● Supplied data

........

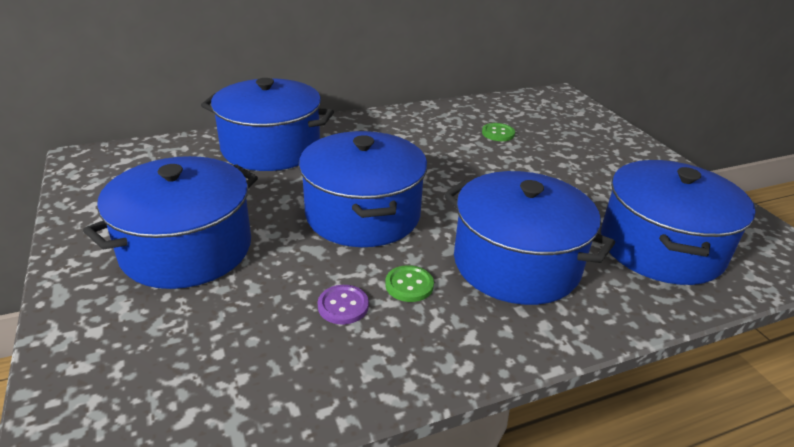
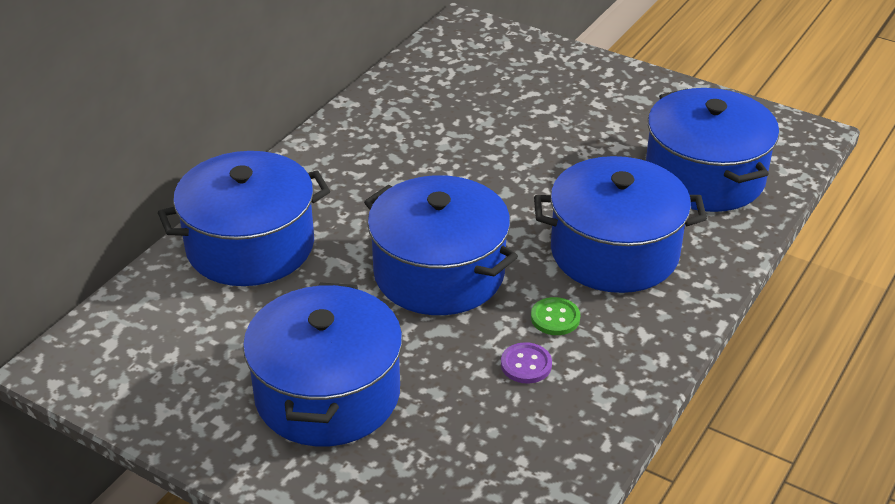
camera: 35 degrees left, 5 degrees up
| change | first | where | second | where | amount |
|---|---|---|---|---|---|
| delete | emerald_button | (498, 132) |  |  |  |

........

● Work to complete
Could the listing above be printed again in full, with every picture omitted?

● Solution to the exercise
camera: 35 degrees left, 5 degrees up
| change | first | where | second | where | amount |
|---|---|---|---|---|---|
| delete | emerald_button | (498, 132) |  |  |  |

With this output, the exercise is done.